▸ PROBLEM DETAILS:
Only the lines from the one that includes "red rectangle: (314, 145)" through the last line below belong in the reply, copied exactly and without pictures.

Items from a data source
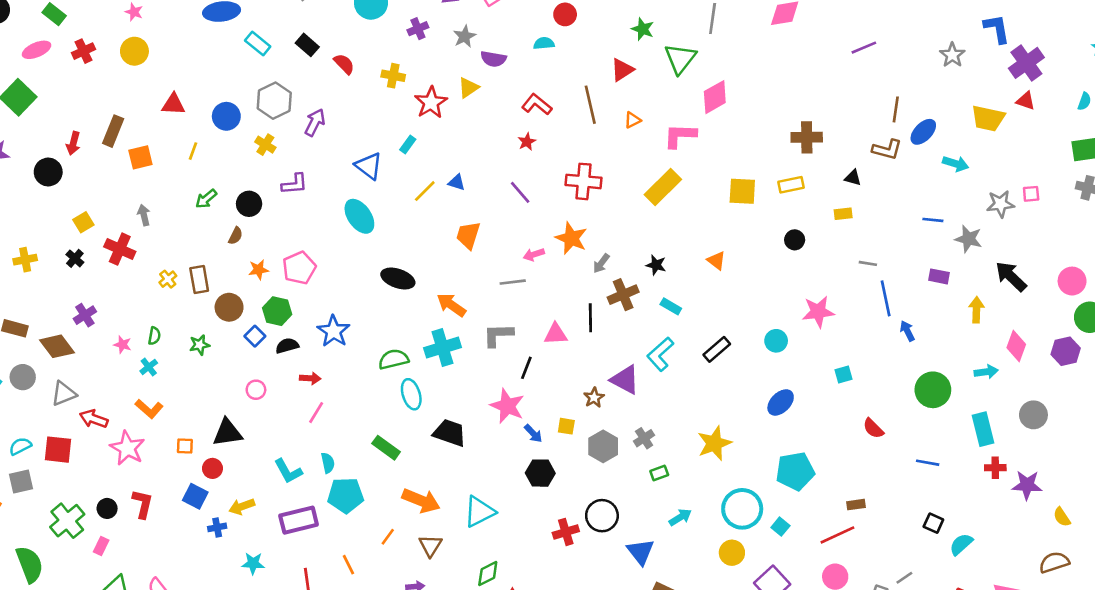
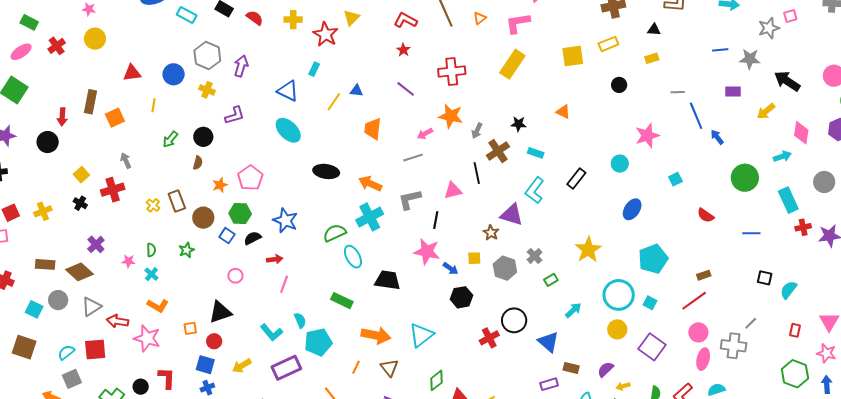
red cross: (120, 249) -> (113, 190), turned -30
yellow arrow: (976, 310) -> (766, 111), turned -120
blue cross: (217, 527) -> (207, 388), moved

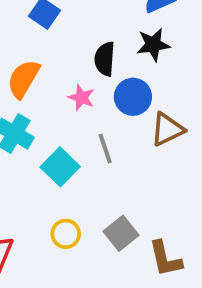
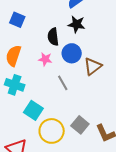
black star: (153, 45) -> (77, 24), turned 30
cyan square: (60, 167) -> (33, 110), moved
yellow circle: (66, 234) -> (52, 131), size x1.6

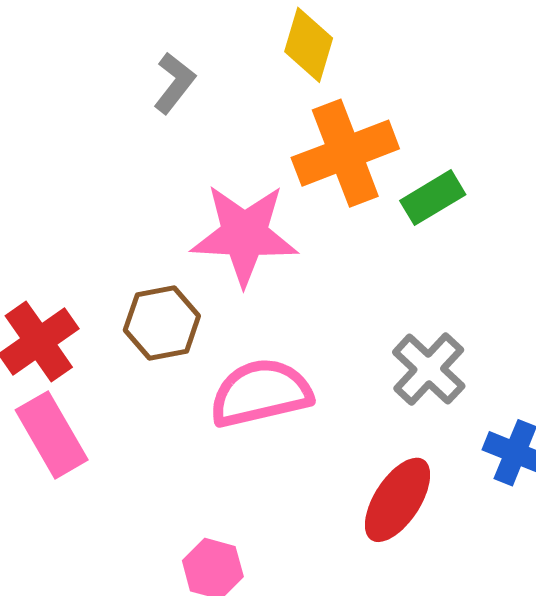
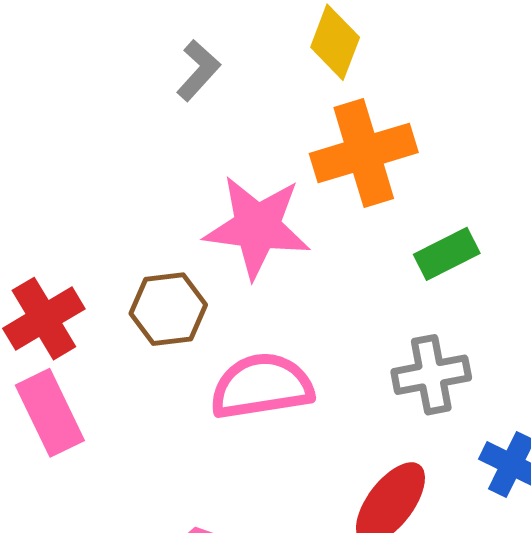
green rectangle: (433, 198) -> (447, 254), moved
gray cross: (429, 369) -> (431, 375), turned 32

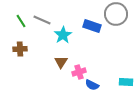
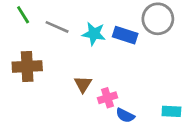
green line: (21, 21) -> (23, 15), moved
cyan star: (63, 35) -> (94, 34), moved, turned -30
brown cross: (20, 49) -> (27, 66), size x1.5

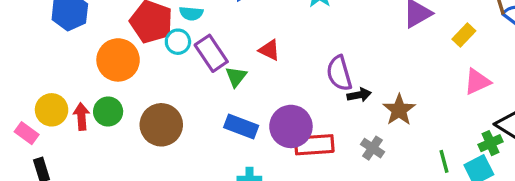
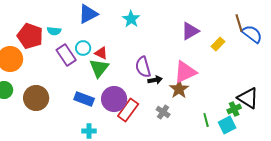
cyan circle: (178, 42) -> (83, 48), moved
green triangle: (236, 77) -> (99, 68), moved, size x1.5
pink triangle: (477, 82) -> (185, 72), moved, size x1.4
red rectangle: (314, 145) -> (128, 110), turned -50

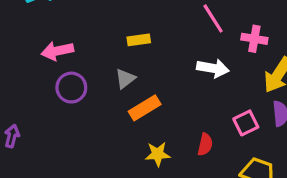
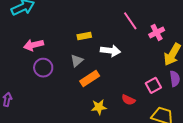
pink cross: (254, 39) -> (157, 32), turned -35
white arrow: (213, 68) -> (110, 51), moved
red semicircle: (205, 144) -> (128, 100), turned 104

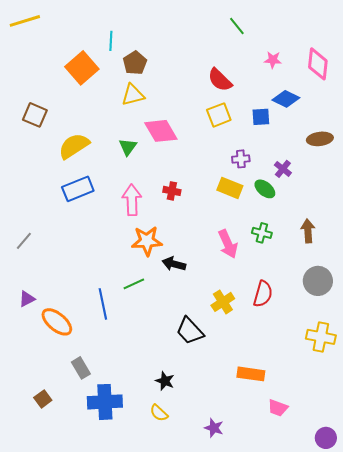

▸ RESULT OF THE TASK:
red rectangle: (314, 145) -> (128, 110), turned -50

pink cross: (254, 39) -> (157, 32), turned -35
white arrow: (213, 68) -> (110, 51), moved
red semicircle: (205, 144) -> (128, 100), turned 104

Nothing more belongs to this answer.